»»
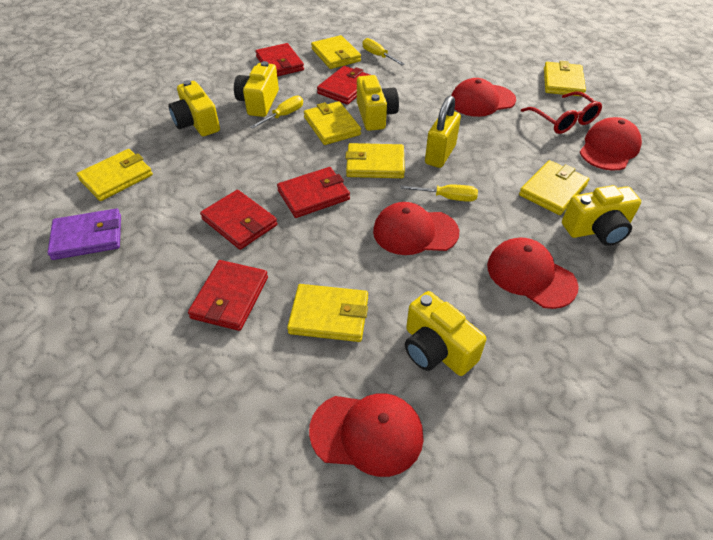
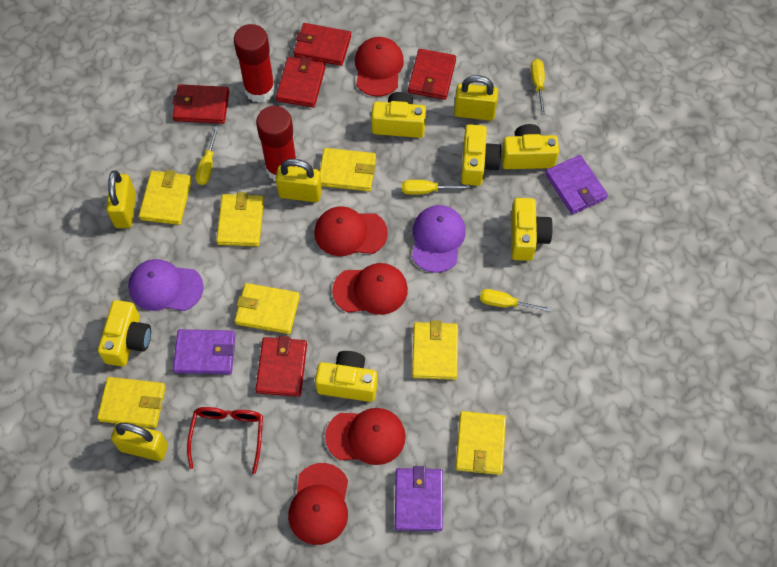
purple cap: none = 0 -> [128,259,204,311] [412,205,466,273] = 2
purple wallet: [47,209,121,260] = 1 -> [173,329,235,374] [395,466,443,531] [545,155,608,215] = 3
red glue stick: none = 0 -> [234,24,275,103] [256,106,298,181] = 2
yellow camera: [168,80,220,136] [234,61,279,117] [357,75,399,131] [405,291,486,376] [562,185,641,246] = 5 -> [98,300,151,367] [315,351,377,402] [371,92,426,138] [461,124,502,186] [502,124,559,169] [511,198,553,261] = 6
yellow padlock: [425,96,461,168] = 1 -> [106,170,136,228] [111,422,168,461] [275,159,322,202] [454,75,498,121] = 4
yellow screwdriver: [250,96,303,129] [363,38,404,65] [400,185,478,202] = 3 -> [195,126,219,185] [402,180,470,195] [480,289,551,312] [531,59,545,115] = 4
««
»»
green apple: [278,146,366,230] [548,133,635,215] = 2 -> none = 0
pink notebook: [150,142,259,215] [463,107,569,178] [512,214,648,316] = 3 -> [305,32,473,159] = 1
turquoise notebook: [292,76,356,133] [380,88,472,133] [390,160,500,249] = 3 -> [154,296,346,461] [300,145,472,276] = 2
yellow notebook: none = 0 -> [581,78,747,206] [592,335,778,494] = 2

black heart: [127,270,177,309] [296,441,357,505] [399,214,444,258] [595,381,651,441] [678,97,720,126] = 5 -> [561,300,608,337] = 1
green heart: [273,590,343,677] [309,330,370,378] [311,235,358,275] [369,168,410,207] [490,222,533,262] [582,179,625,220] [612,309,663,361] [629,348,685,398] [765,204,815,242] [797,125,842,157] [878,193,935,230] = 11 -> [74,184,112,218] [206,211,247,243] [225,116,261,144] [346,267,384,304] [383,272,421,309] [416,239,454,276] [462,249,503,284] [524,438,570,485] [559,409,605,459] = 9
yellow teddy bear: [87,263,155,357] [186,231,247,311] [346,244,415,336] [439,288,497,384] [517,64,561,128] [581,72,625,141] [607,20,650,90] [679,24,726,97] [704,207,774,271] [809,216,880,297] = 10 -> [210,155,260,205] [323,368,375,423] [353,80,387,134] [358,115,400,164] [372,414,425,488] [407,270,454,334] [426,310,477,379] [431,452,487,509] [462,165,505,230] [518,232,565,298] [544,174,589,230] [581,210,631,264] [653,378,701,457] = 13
««
> PROMPT
Copy out, from the records above, every line that holds the string "none".

> TASK RESULT
purple cap: none = 0 -> [128,259,204,311] [412,205,466,273] = 2
red glue stick: none = 0 -> [234,24,275,103] [256,106,298,181] = 2
green apple: [278,146,366,230] [548,133,635,215] = 2 -> none = 0
yellow notebook: none = 0 -> [581,78,747,206] [592,335,778,494] = 2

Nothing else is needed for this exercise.